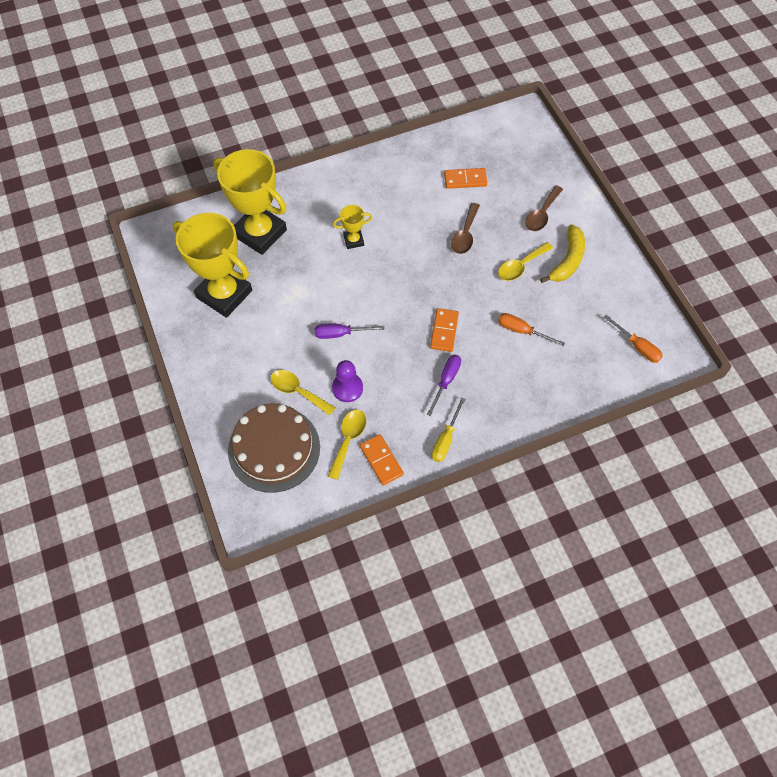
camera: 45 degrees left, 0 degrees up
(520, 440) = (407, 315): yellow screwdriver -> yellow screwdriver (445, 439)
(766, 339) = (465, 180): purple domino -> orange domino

^^^^^^^^

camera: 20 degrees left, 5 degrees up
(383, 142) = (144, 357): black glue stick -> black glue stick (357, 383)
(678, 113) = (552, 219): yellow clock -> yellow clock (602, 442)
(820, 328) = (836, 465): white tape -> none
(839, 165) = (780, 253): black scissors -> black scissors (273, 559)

^^^^^^^^

What you will do: Once you reach the line with "(820, 328) = (836, 465): white tape -> none" in the data above, copy it and every line after it exactly, up to and including the line with "(839, 165) = (780, 253): black".

Response to the task:
(820, 328) = (836, 465): white tape -> none
(839, 165) = (780, 253): black scissors -> black scissors (273, 559)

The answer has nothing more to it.